Assigned task
Please copy the entries below word for word, leaving out any image.

Dataset content
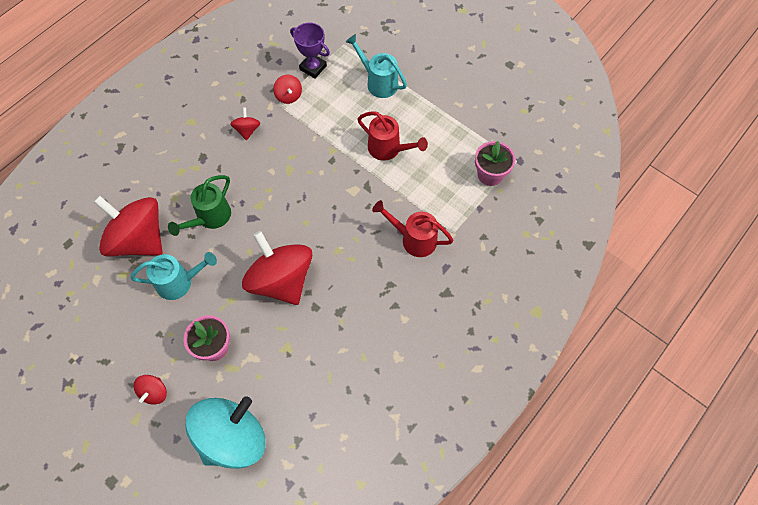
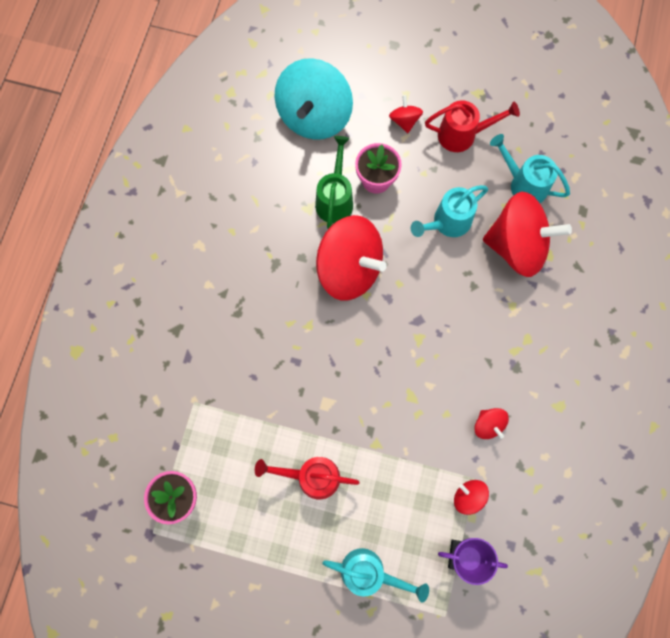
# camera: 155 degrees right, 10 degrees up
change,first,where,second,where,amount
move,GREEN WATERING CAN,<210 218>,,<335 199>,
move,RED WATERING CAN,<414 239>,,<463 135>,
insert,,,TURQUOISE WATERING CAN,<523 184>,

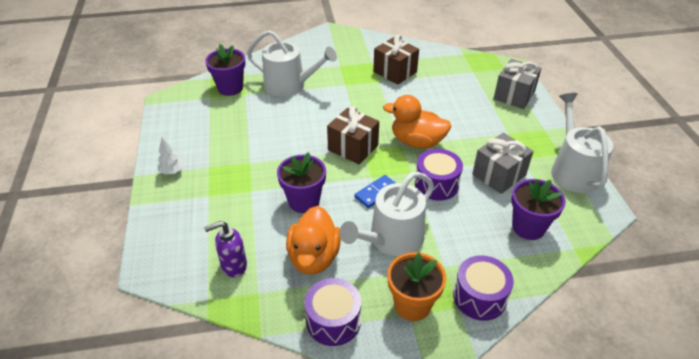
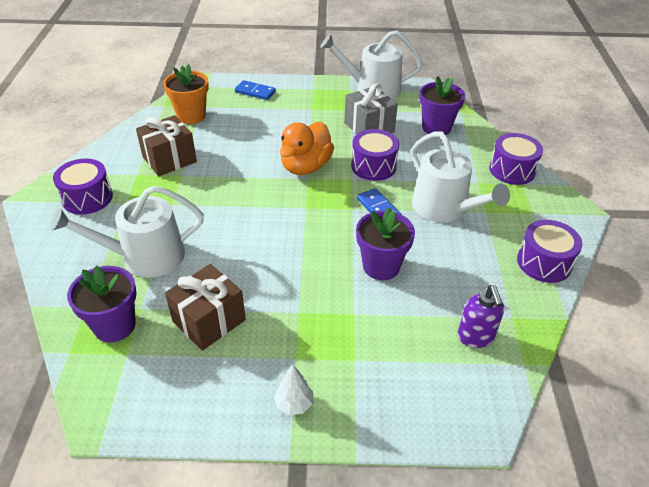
# camera: 80 degrees left, 0 degrees up
change,first,where,second,where,amount
rotate,WHITE WATERING CAN,<289 85>,,<145 257>,135 degrees counterclockwise
replace,GREY GIFT,<514 95>,BLUE DOMINO,<255 92>,
move,BROWN GIFT,<353 147>,,<209 320>,
delete,ORANGE DUCK,<314 257>,,,
move,ORANGE FLOWER POT,<412 305>,,<191 116>,
insert,,,PURPLE DRUM,<87 198>,

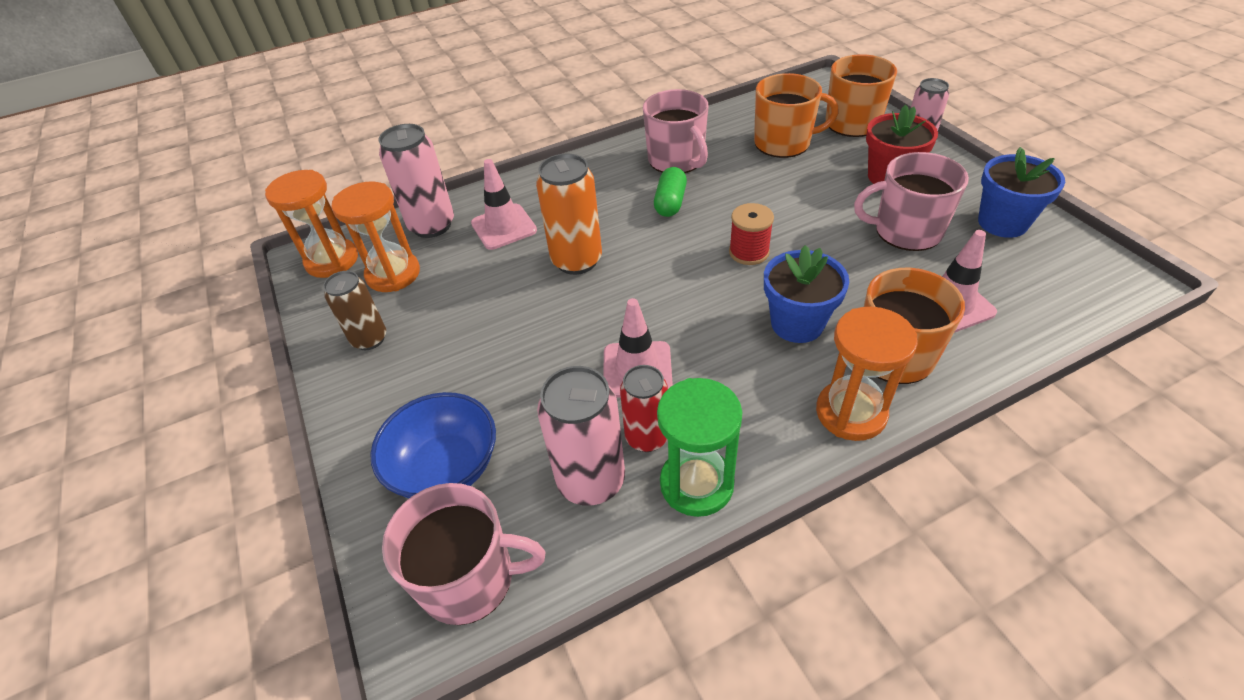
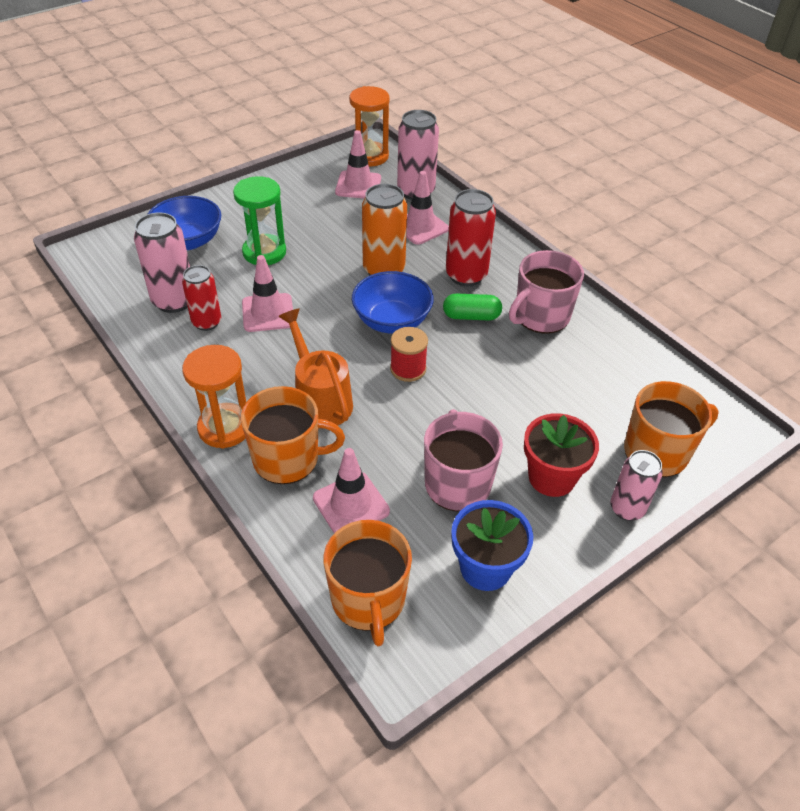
# camera: 75 degrees right, 0 degrees up
change,first,where,second,where,amount
move,ORANGE MUG,<783 143>,,<368 600>,
replace,ORANGE HOURGLASS,<393 274>,PINK TRAFFIC CONE,<358 185>,
replace,BLUE FLOWER POT,<797 324>,ORANGE WATERING CAN,<319 399>,
delete,BROWN CAN,<369 339>,,,
move,GREEN HOURGLASS,<696 484>,,<264 252>,
delete,PINK MUG,<469 578>,,,
insert,,,RED CAN,<466 275>,
insert,,,BLUE BOWL,<392 321>,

Result of this task
# camera: 155 degrees right, 10 degrees up
change,first,where,second,where,amount
move,GREEN WATERING CAN,<210 218>,,<335 199>,
move,RED WATERING CAN,<414 239>,,<463 135>,
insert,,,TURQUOISE WATERING CAN,<523 184>,

# camera: 80 degrees left, 0 degrees up
change,first,where,second,where,amount
rotate,WHITE WATERING CAN,<289 85>,,<145 257>,135 degrees counterclockwise
replace,GREY GIFT,<514 95>,BLUE DOMINO,<255 92>,
move,BROWN GIFT,<353 147>,,<209 320>,
delete,ORANGE DUCK,<314 257>,,,
move,ORANGE FLOWER POT,<412 305>,,<191 116>,
insert,,,PURPLE DRUM,<87 198>,

# camera: 75 degrees right, 0 degrees up
change,first,where,second,where,amount
move,ORANGE MUG,<783 143>,,<368 600>,
replace,ORANGE HOURGLASS,<393 274>,PINK TRAFFIC CONE,<358 185>,
replace,BLUE FLOWER POT,<797 324>,ORANGE WATERING CAN,<319 399>,
delete,BROWN CAN,<369 339>,,,
move,GREEN HOURGLASS,<696 484>,,<264 252>,
delete,PINK MUG,<469 578>,,,
insert,,,RED CAN,<466 275>,
insert,,,BLUE BOWL,<392 321>,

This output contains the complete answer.